**Exercise details**
Give only the number of lines in the listing below where the string "colour" occurs.

**Source material**
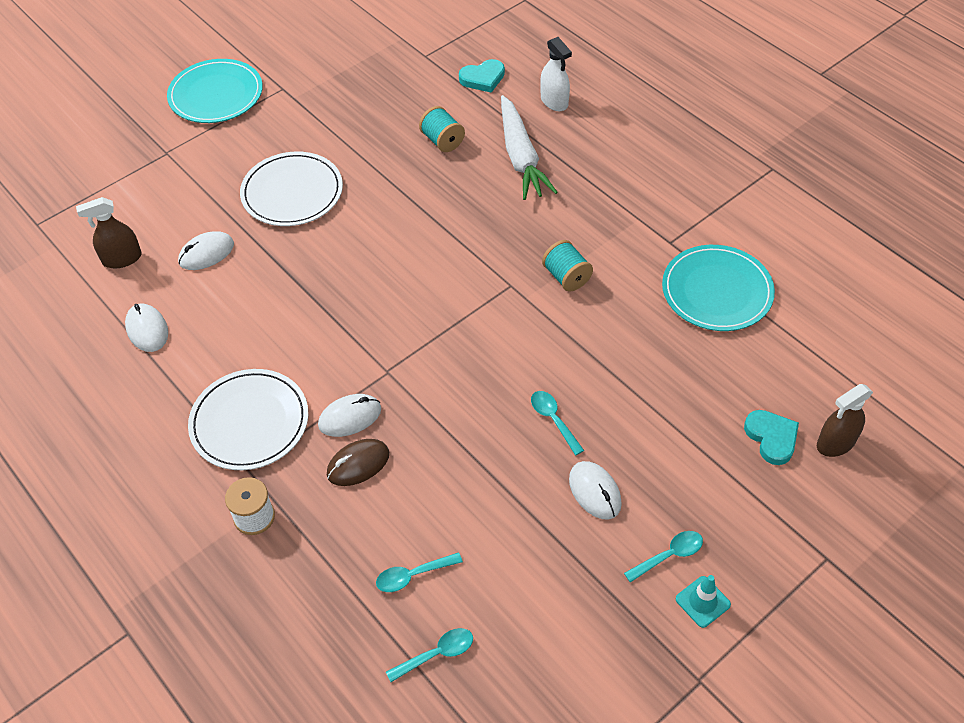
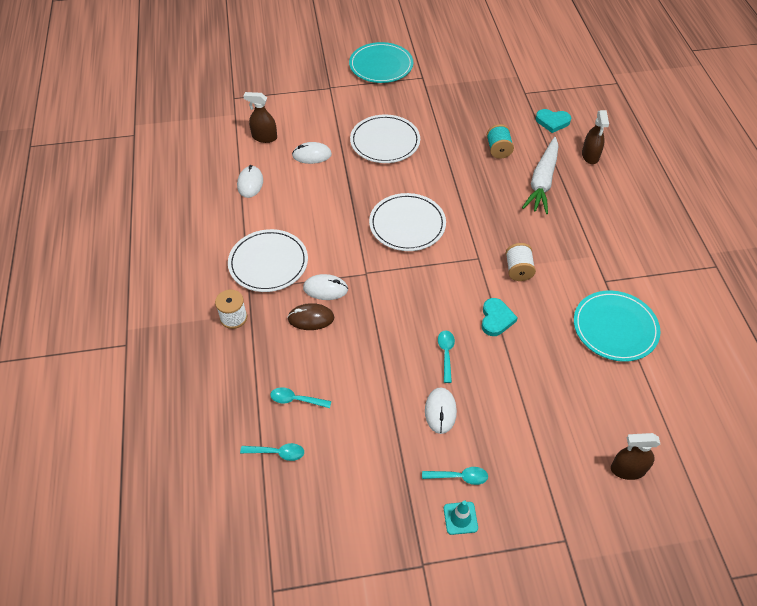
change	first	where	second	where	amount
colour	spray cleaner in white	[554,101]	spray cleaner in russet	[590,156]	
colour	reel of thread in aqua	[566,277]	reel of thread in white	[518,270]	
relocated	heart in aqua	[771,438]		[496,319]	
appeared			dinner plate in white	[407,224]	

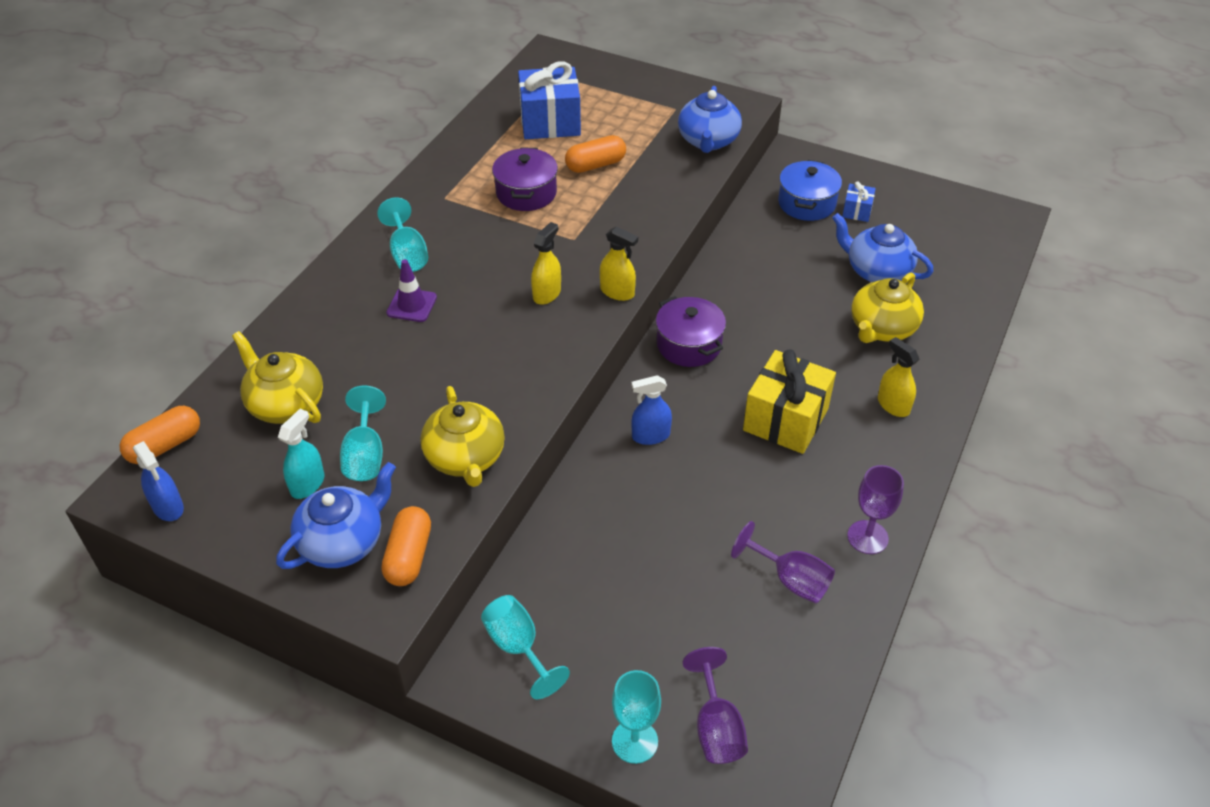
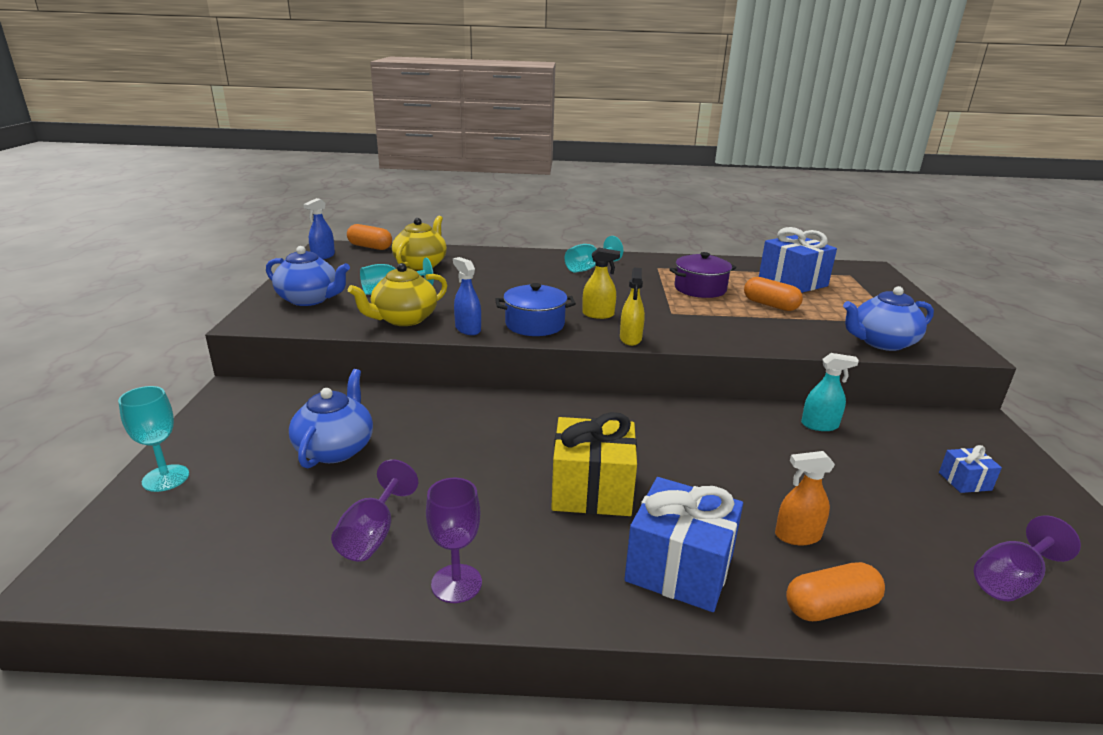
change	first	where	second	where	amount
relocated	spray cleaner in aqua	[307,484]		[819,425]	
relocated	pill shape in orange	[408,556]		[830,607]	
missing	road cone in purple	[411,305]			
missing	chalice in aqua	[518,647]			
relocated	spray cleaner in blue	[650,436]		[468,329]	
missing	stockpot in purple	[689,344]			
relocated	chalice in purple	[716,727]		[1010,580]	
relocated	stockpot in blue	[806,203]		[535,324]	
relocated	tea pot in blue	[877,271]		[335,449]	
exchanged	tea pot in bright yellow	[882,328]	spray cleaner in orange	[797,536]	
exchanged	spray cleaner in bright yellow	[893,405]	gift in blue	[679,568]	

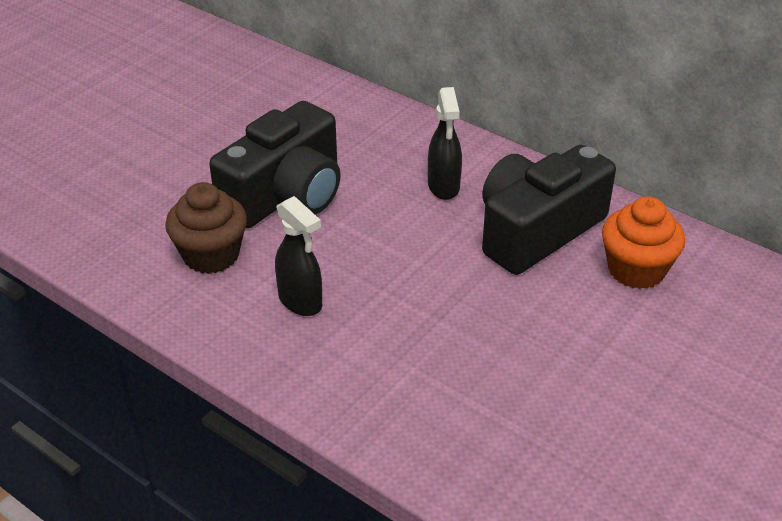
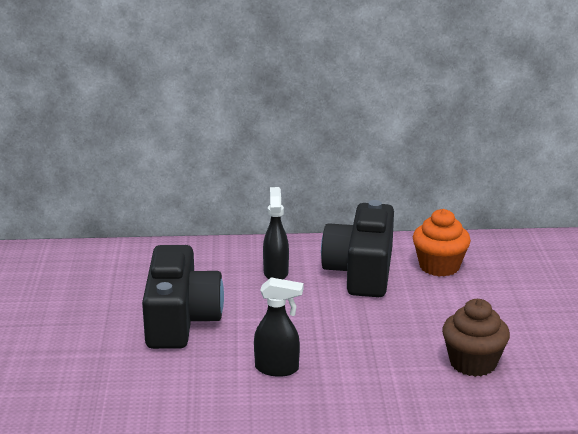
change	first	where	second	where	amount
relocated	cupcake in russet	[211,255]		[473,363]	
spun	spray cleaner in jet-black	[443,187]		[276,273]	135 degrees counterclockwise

...

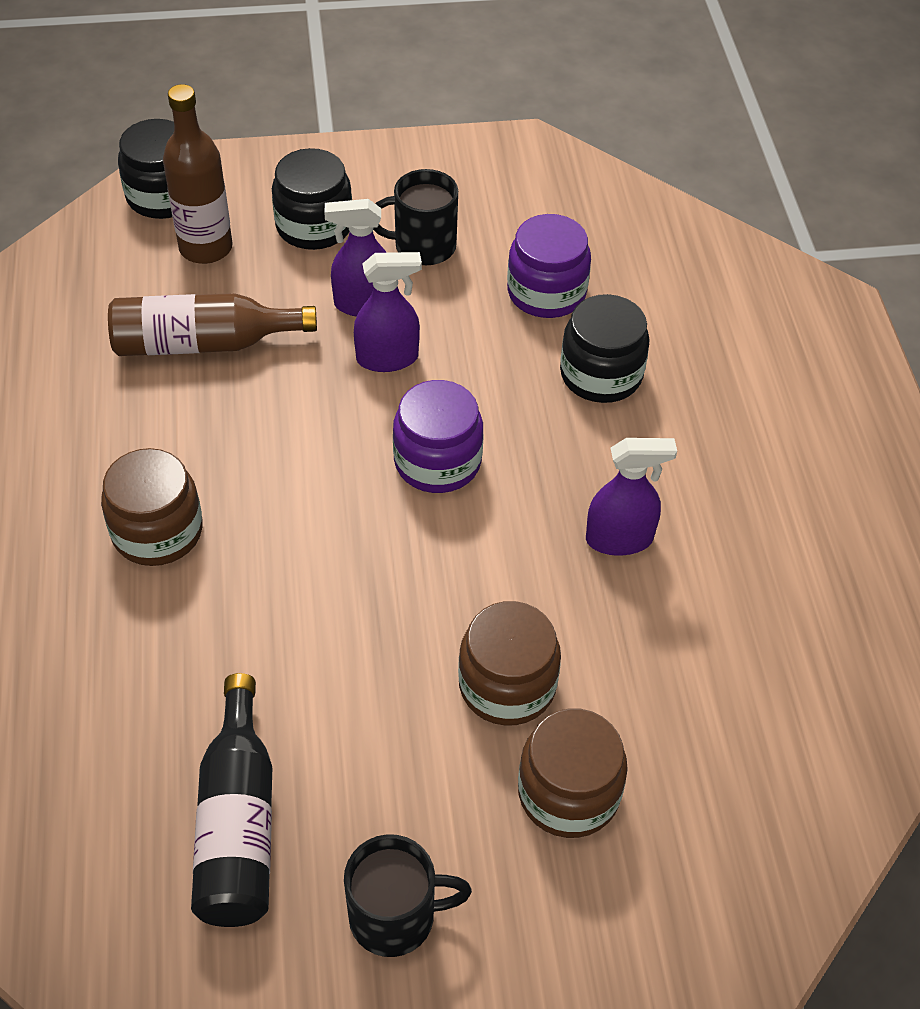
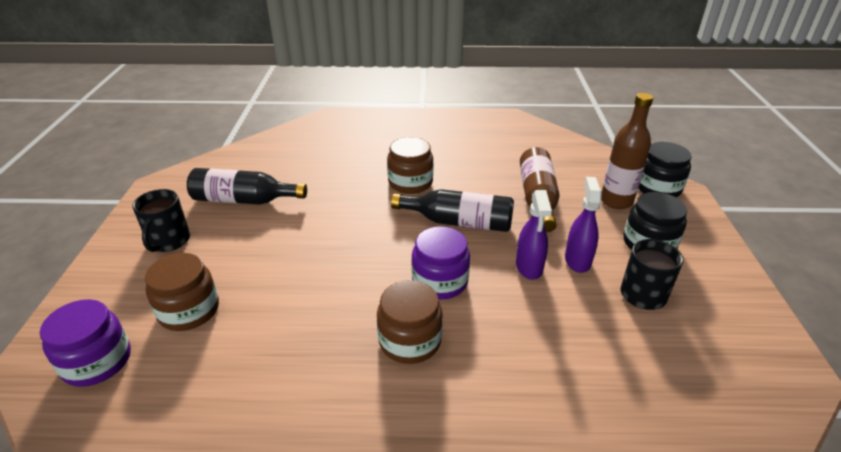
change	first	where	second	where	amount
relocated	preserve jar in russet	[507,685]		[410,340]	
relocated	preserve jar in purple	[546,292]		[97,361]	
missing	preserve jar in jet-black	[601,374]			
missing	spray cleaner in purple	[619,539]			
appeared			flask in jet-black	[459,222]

**Written solution**
2